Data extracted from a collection
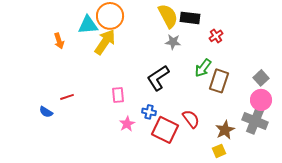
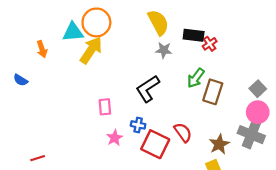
black rectangle: (190, 18) -> (194, 35), moved
red line: (67, 97) -> (38, 158), moved
blue semicircle: (46, 112) -> (21, 80), moved

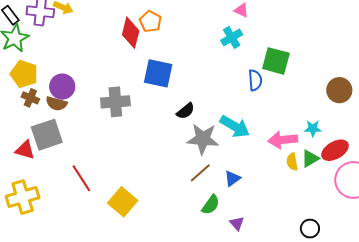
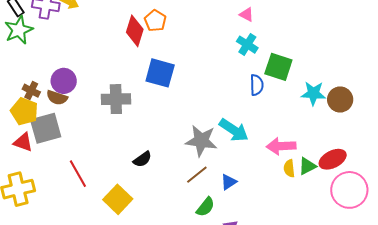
cyan cross: (232, 37) -> (247, 45), moved, turned -30
yellow pentagon: (24, 74) -> (24, 111), moved
black semicircle: (186, 111) -> (142, 159), moved
cyan star: (313, 128) -> (313, 93), moved, size x1.4

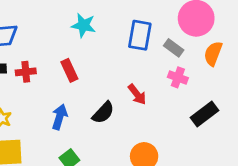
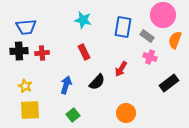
red rectangle: (69, 70) -> (84, 52), moved
red arrow: (137, 94) -> (121, 69), turned 70

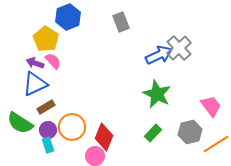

▶ Problem
The answer is a bare number: how many lines of the records contain the string "turned"?

▶ Response
2